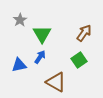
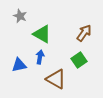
gray star: moved 4 px up; rotated 16 degrees counterclockwise
green triangle: rotated 30 degrees counterclockwise
blue arrow: rotated 24 degrees counterclockwise
brown triangle: moved 3 px up
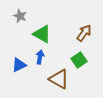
blue triangle: rotated 14 degrees counterclockwise
brown triangle: moved 3 px right
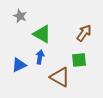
green square: rotated 28 degrees clockwise
brown triangle: moved 1 px right, 2 px up
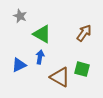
green square: moved 3 px right, 9 px down; rotated 21 degrees clockwise
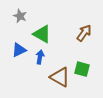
blue triangle: moved 15 px up
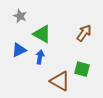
brown triangle: moved 4 px down
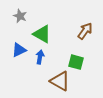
brown arrow: moved 1 px right, 2 px up
green square: moved 6 px left, 7 px up
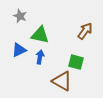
green triangle: moved 2 px left, 1 px down; rotated 18 degrees counterclockwise
brown triangle: moved 2 px right
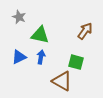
gray star: moved 1 px left, 1 px down
blue triangle: moved 7 px down
blue arrow: moved 1 px right
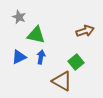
brown arrow: rotated 36 degrees clockwise
green triangle: moved 4 px left
green square: rotated 35 degrees clockwise
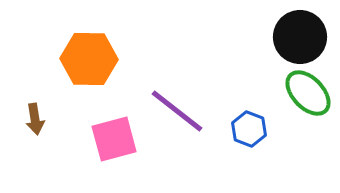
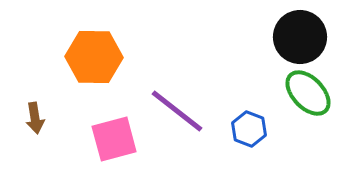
orange hexagon: moved 5 px right, 2 px up
brown arrow: moved 1 px up
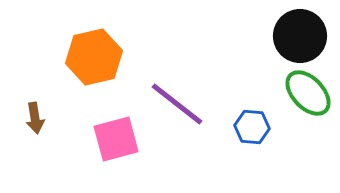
black circle: moved 1 px up
orange hexagon: rotated 14 degrees counterclockwise
purple line: moved 7 px up
blue hexagon: moved 3 px right, 2 px up; rotated 16 degrees counterclockwise
pink square: moved 2 px right
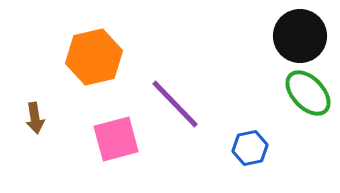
purple line: moved 2 px left; rotated 8 degrees clockwise
blue hexagon: moved 2 px left, 21 px down; rotated 16 degrees counterclockwise
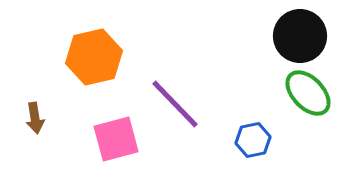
blue hexagon: moved 3 px right, 8 px up
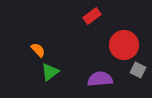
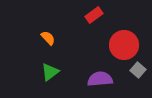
red rectangle: moved 2 px right, 1 px up
orange semicircle: moved 10 px right, 12 px up
gray square: rotated 14 degrees clockwise
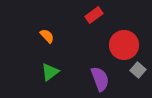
orange semicircle: moved 1 px left, 2 px up
purple semicircle: rotated 75 degrees clockwise
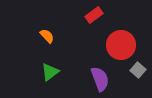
red circle: moved 3 px left
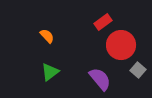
red rectangle: moved 9 px right, 7 px down
purple semicircle: rotated 20 degrees counterclockwise
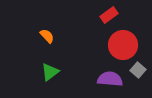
red rectangle: moved 6 px right, 7 px up
red circle: moved 2 px right
purple semicircle: moved 10 px right; rotated 45 degrees counterclockwise
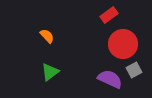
red circle: moved 1 px up
gray square: moved 4 px left; rotated 21 degrees clockwise
purple semicircle: rotated 20 degrees clockwise
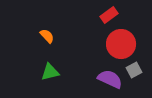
red circle: moved 2 px left
green triangle: rotated 24 degrees clockwise
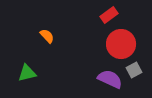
green triangle: moved 23 px left, 1 px down
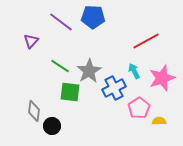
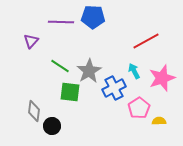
purple line: rotated 35 degrees counterclockwise
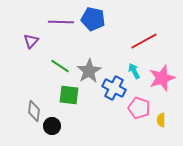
blue pentagon: moved 2 px down; rotated 10 degrees clockwise
red line: moved 2 px left
blue cross: rotated 35 degrees counterclockwise
green square: moved 1 px left, 3 px down
pink pentagon: rotated 20 degrees counterclockwise
yellow semicircle: moved 2 px right, 1 px up; rotated 88 degrees counterclockwise
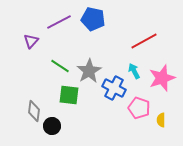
purple line: moved 2 px left; rotated 30 degrees counterclockwise
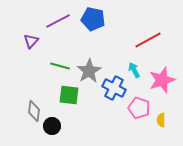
purple line: moved 1 px left, 1 px up
red line: moved 4 px right, 1 px up
green line: rotated 18 degrees counterclockwise
cyan arrow: moved 1 px up
pink star: moved 2 px down
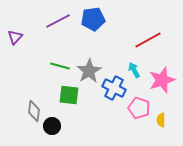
blue pentagon: rotated 20 degrees counterclockwise
purple triangle: moved 16 px left, 4 px up
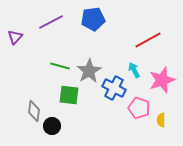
purple line: moved 7 px left, 1 px down
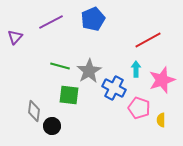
blue pentagon: rotated 15 degrees counterclockwise
cyan arrow: moved 2 px right, 1 px up; rotated 28 degrees clockwise
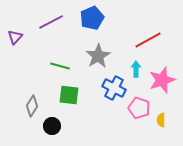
blue pentagon: moved 1 px left, 1 px up
gray star: moved 9 px right, 15 px up
gray diamond: moved 2 px left, 5 px up; rotated 25 degrees clockwise
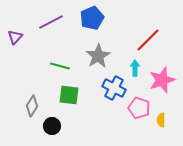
red line: rotated 16 degrees counterclockwise
cyan arrow: moved 1 px left, 1 px up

**EXERCISE GOAL:** Can you rewrite all of the data with every "counterclockwise" swapped for "anticlockwise" and nothing else changed, omitting the pictures?

**ANSWER FOR THE TASK:**
gray star: moved 4 px up; rotated 16 degrees anticlockwise
green triangle: rotated 30 degrees anticlockwise
blue arrow: rotated 24 degrees anticlockwise
brown triangle: moved 3 px up
blue triangle: rotated 14 degrees anticlockwise
brown triangle: moved 3 px right
green square: rotated 28 degrees clockwise
brown triangle: moved 1 px right, 2 px up
green square: moved 3 px right, 9 px down; rotated 21 degrees clockwise
blue triangle: moved 15 px up
brown triangle: moved 4 px down
brown arrow: moved 1 px right, 2 px up
green square: moved 6 px left, 7 px up
green triangle: moved 2 px left, 1 px down; rotated 18 degrees anticlockwise
brown triangle: moved 2 px right
gray star: moved 1 px left, 1 px down
blue triangle: moved 7 px down
blue arrow: moved 1 px right
brown arrow: rotated 36 degrees clockwise
green triangle: moved 4 px left
green square: rotated 35 degrees clockwise
orange hexagon: moved 5 px right, 2 px up
brown arrow: moved 1 px up
black circle: moved 1 px up
orange hexagon: rotated 14 degrees anticlockwise
purple line: moved 7 px up
blue hexagon: moved 3 px right, 2 px up; rotated 16 degrees anticlockwise
pink square: moved 2 px right
purple line: moved 2 px left; rotated 8 degrees clockwise
blue hexagon: moved 2 px left, 21 px down; rotated 16 degrees anticlockwise
blue hexagon: moved 3 px right, 8 px up
red rectangle: moved 2 px right, 1 px up
orange semicircle: moved 10 px right, 12 px up
gray square: rotated 14 degrees clockwise
orange semicircle: moved 1 px left, 2 px up
purple semicircle: rotated 75 degrees clockwise
red circle: moved 3 px left
red rectangle: moved 9 px right, 7 px down
purple semicircle: rotated 20 degrees anticlockwise
red rectangle: moved 6 px right, 7 px up
red circle: moved 2 px right
purple semicircle: moved 10 px right; rotated 45 degrees anticlockwise
red circle: moved 1 px up
gray square: moved 4 px left; rotated 21 degrees clockwise
purple semicircle: rotated 20 degrees clockwise
red circle: moved 2 px left
green triangle: rotated 24 degrees clockwise
green triangle: moved 23 px left, 1 px down
purple line: rotated 35 degrees anticlockwise
blue pentagon: moved 2 px down; rotated 10 degrees clockwise
red line: moved 2 px left
blue cross: rotated 35 degrees anticlockwise
green square: moved 1 px left, 3 px down
pink pentagon: rotated 20 degrees anticlockwise
yellow semicircle: moved 2 px right, 1 px up; rotated 88 degrees anticlockwise
purple line: moved 2 px left; rotated 30 degrees anticlockwise
purple line: moved 1 px left, 1 px up
red line: moved 4 px right, 1 px up
green line: rotated 18 degrees anticlockwise
cyan arrow: moved 1 px up
pink star: moved 2 px down
blue pentagon: rotated 20 degrees anticlockwise
purple triangle: moved 16 px left, 4 px up
purple line: moved 7 px left, 1 px down
blue pentagon: rotated 15 degrees anticlockwise
cyan arrow: moved 2 px right, 1 px up; rotated 28 degrees clockwise
blue pentagon: moved 1 px left, 1 px up
gray star: moved 9 px right, 15 px up
gray diamond: moved 2 px left, 5 px up; rotated 25 degrees clockwise
red line: rotated 16 degrees anticlockwise
cyan arrow: moved 1 px left, 1 px up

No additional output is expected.